──────── Available data
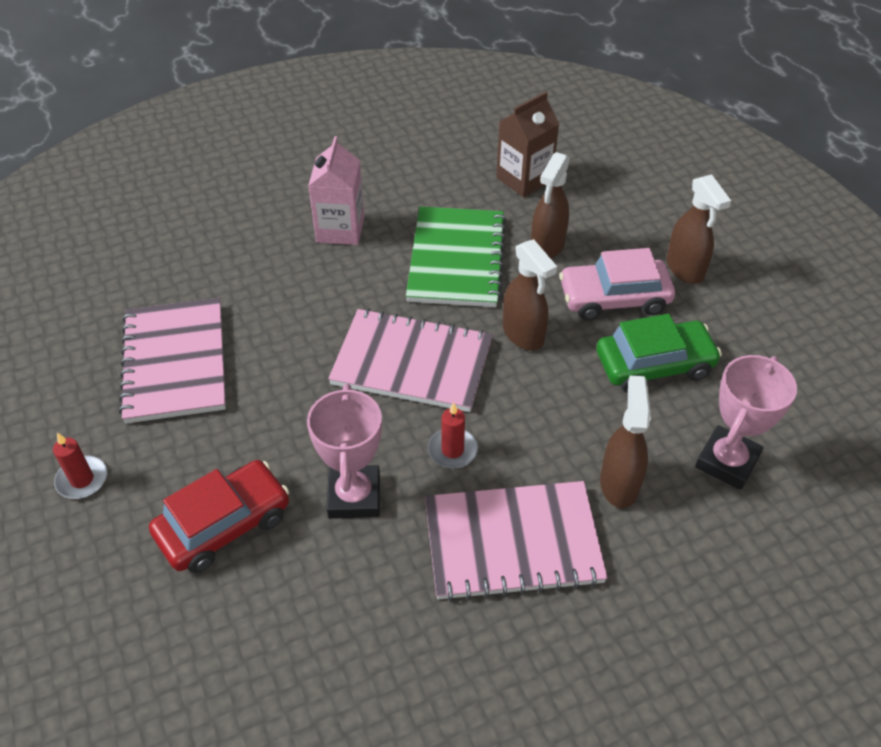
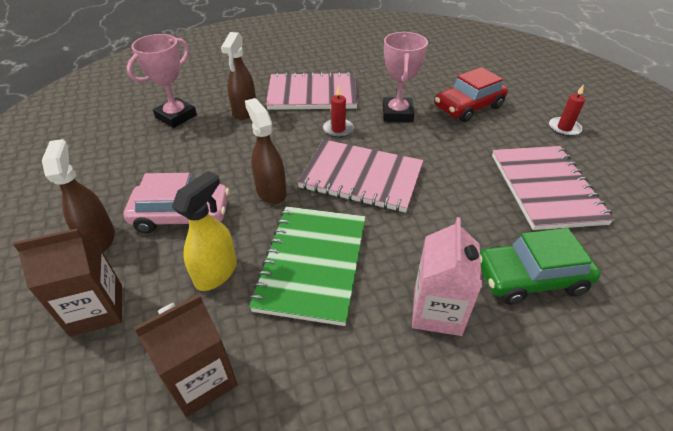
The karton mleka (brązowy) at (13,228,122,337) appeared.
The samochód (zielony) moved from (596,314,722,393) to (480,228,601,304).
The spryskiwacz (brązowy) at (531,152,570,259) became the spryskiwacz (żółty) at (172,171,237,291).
────────────────
- **Exercise details**: All of the material above needs to be restated exactly, with no pictures.

- **Task result**:
The karton mleka (brązowy) at (13,228,122,337) appeared.
The samochód (zielony) moved from (596,314,722,393) to (480,228,601,304).
The spryskiwacz (brązowy) at (531,152,570,259) became the spryskiwacz (żółty) at (172,171,237,291).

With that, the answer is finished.